====== EXERCISE DATA ======

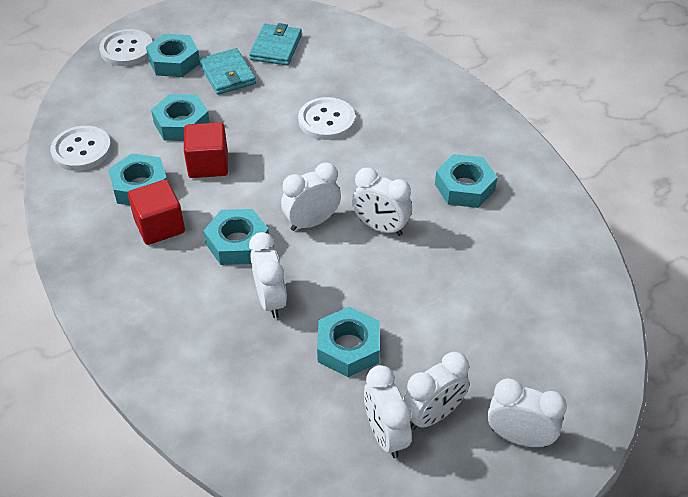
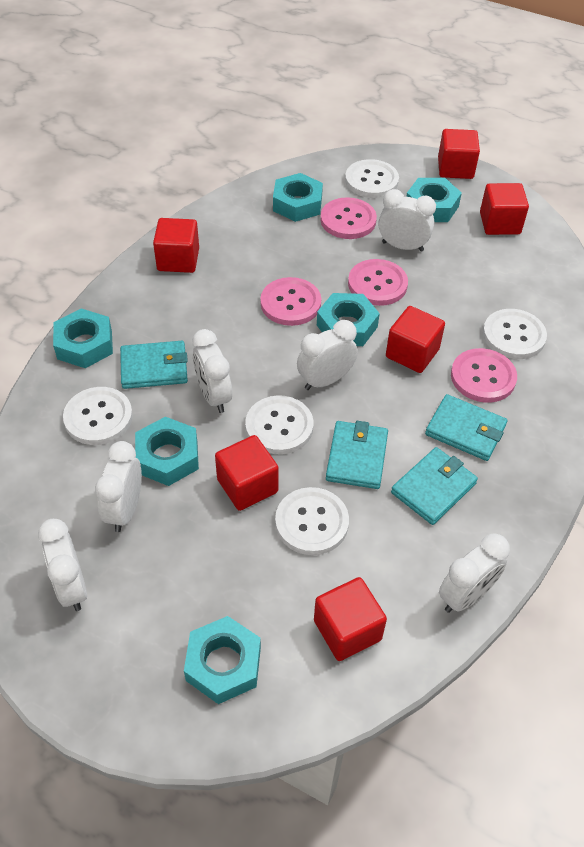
pink button: 0 -> 4
red cube: 2 -> 6
turquoise wallet: 2 -> 4
white button: 3 -> 5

======

> **WORK REQUIRED**
When you retype the material above, copy each line exactly and drop whatever images appear in it.

> **TASK SOLUTION**
pink button: 0 -> 4
red cube: 2 -> 6
turquoise wallet: 2 -> 4
white button: 3 -> 5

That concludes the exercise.